[Data items]
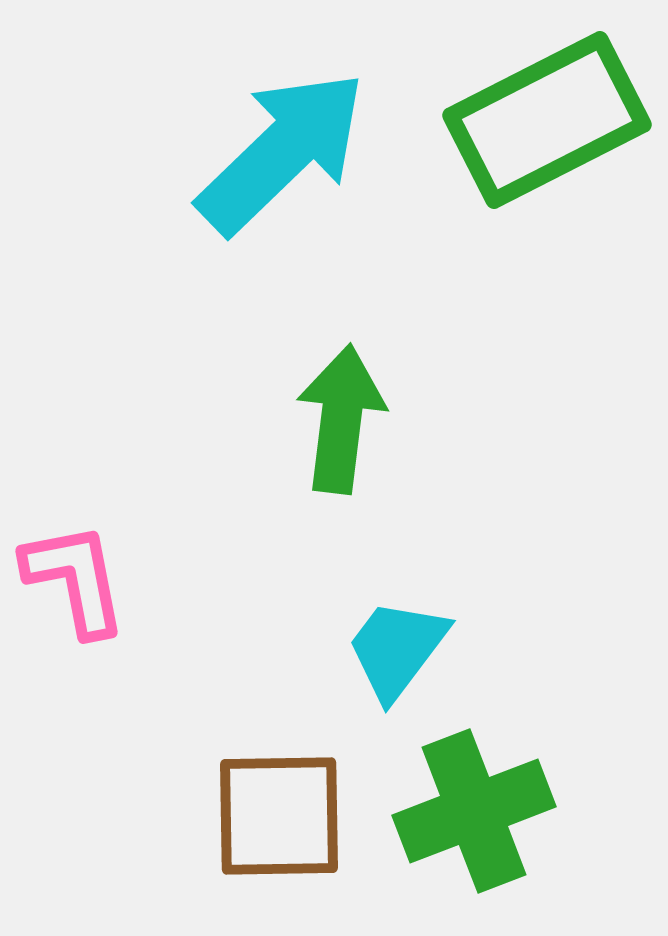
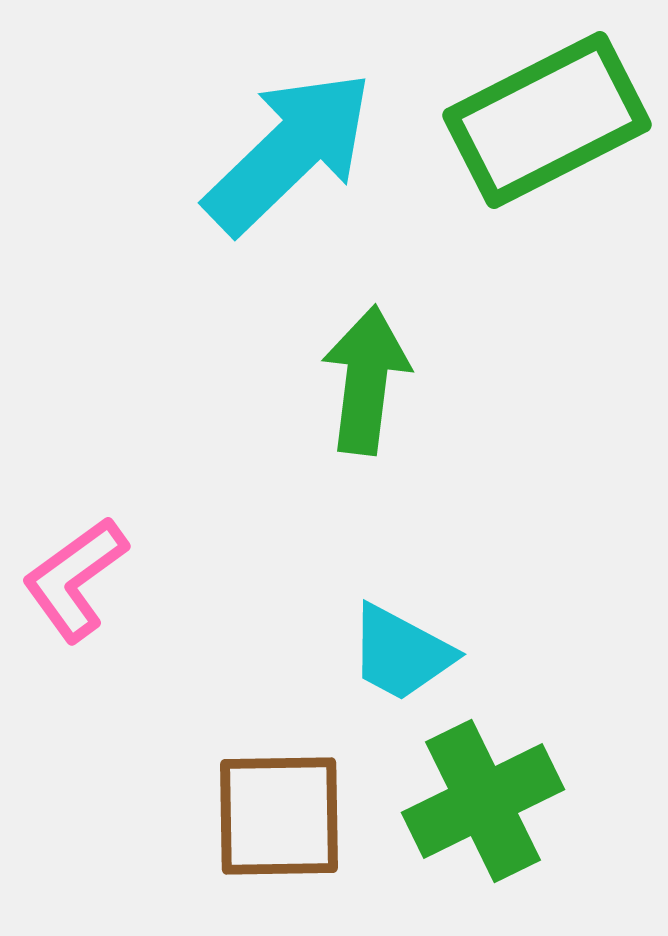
cyan arrow: moved 7 px right
green arrow: moved 25 px right, 39 px up
pink L-shape: rotated 115 degrees counterclockwise
cyan trapezoid: moved 4 px right, 4 px down; rotated 99 degrees counterclockwise
green cross: moved 9 px right, 10 px up; rotated 5 degrees counterclockwise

■ **Your task**
Recast the text lines of the entries above as a JSON list of strings, with one string per line and blank lines omitted. Leave the pictures out of the answer.

■ **Exercise solution**
[
  "cyan arrow: moved 7 px right",
  "green arrow: moved 25 px right, 39 px up",
  "pink L-shape: rotated 115 degrees counterclockwise",
  "cyan trapezoid: moved 4 px right, 4 px down; rotated 99 degrees counterclockwise",
  "green cross: moved 9 px right, 10 px up; rotated 5 degrees counterclockwise"
]